--- What you have to do ---
Find every line below that contains the word "across" and copy it out.
+++ Given records
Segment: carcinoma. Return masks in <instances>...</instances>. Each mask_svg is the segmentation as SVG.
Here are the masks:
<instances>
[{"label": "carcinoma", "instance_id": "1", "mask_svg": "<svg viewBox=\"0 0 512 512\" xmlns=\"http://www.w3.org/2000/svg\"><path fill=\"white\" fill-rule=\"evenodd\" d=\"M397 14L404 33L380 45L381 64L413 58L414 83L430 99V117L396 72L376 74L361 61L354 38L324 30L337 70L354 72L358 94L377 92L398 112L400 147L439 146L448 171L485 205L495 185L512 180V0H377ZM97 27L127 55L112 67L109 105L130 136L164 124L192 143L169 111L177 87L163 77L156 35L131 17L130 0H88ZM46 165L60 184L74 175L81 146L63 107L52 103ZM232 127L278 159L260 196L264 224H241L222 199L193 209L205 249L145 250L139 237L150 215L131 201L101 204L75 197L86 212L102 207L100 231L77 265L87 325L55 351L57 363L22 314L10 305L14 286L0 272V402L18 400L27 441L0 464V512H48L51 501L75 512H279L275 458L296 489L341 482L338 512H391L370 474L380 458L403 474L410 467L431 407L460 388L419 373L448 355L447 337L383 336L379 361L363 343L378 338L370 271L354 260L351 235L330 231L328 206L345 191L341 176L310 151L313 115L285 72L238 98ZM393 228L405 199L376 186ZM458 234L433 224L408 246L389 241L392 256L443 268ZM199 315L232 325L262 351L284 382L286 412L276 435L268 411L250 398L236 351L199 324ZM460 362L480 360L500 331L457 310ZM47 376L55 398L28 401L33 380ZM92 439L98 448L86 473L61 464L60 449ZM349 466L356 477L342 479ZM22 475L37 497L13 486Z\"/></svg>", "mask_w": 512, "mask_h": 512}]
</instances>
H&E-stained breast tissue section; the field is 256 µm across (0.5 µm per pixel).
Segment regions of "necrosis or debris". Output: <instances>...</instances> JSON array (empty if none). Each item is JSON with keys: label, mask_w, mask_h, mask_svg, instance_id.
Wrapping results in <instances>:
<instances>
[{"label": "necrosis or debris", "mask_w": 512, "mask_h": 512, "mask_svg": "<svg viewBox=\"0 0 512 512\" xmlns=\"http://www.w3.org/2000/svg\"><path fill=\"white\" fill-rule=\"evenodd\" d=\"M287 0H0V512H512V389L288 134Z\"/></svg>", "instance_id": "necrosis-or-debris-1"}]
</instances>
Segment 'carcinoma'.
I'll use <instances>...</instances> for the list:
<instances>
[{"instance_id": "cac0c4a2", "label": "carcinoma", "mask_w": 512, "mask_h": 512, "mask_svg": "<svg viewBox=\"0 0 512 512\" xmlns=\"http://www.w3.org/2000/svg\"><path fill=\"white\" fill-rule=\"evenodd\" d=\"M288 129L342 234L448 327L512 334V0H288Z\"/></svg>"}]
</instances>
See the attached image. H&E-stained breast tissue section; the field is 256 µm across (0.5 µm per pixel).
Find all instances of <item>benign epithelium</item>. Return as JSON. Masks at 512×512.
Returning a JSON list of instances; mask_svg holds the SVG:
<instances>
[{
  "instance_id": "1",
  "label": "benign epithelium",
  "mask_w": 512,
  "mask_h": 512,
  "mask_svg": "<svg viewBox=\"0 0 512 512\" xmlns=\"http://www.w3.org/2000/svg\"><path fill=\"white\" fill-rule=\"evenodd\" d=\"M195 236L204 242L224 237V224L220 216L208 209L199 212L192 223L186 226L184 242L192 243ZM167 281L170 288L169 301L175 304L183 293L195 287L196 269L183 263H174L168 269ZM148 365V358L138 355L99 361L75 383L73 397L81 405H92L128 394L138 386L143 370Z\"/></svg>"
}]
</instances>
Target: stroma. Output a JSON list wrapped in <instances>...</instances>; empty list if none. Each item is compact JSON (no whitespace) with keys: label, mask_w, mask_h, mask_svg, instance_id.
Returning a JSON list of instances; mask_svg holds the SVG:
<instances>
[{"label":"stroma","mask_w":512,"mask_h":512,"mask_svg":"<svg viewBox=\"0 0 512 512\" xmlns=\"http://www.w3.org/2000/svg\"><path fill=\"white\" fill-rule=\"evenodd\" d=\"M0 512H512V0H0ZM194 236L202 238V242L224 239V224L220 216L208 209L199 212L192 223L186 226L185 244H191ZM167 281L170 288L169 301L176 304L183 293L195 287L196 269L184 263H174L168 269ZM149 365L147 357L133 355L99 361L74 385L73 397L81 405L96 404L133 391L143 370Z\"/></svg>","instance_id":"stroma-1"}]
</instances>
++++++
--- Solution to this exercise ---
H&E-stained breast tissue section; the field is 256 µm across (0.5 µm per pixel).
See the attached image. H&E-stained breast tissue section; the field is 256 µm across (0.5 µm per pixel).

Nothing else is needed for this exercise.